(DATASET EXCERPTS begins)
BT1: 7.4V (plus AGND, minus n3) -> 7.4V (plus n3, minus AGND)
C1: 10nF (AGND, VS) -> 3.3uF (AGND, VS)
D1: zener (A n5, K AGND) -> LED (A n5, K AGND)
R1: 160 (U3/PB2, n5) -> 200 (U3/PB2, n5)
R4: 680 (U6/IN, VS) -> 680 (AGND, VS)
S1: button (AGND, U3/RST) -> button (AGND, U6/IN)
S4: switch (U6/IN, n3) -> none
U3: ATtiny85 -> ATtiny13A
(DATASET EXCERPTS ends)
● **WORK INSTRUCTIONS**
Please copy only the lines between the first line of the entries and the line with "S1: button (AGND, U3/RST)", keeping those two end lines as well, exactly as written.

● **RESULT FOR THIS TASK**
BT1: 7.4V (plus AGND, minus n3) -> 7.4V (plus n3, minus AGND)
C1: 10nF (AGND, VS) -> 3.3uF (AGND, VS)
D1: zener (A n5, K AGND) -> LED (A n5, K AGND)
R1: 160 (U3/PB2, n5) -> 200 (U3/PB2, n5)
R4: 680 (U6/IN, VS) -> 680 (AGND, VS)
S1: button (AGND, U3/RST) -> button (AGND, U6/IN)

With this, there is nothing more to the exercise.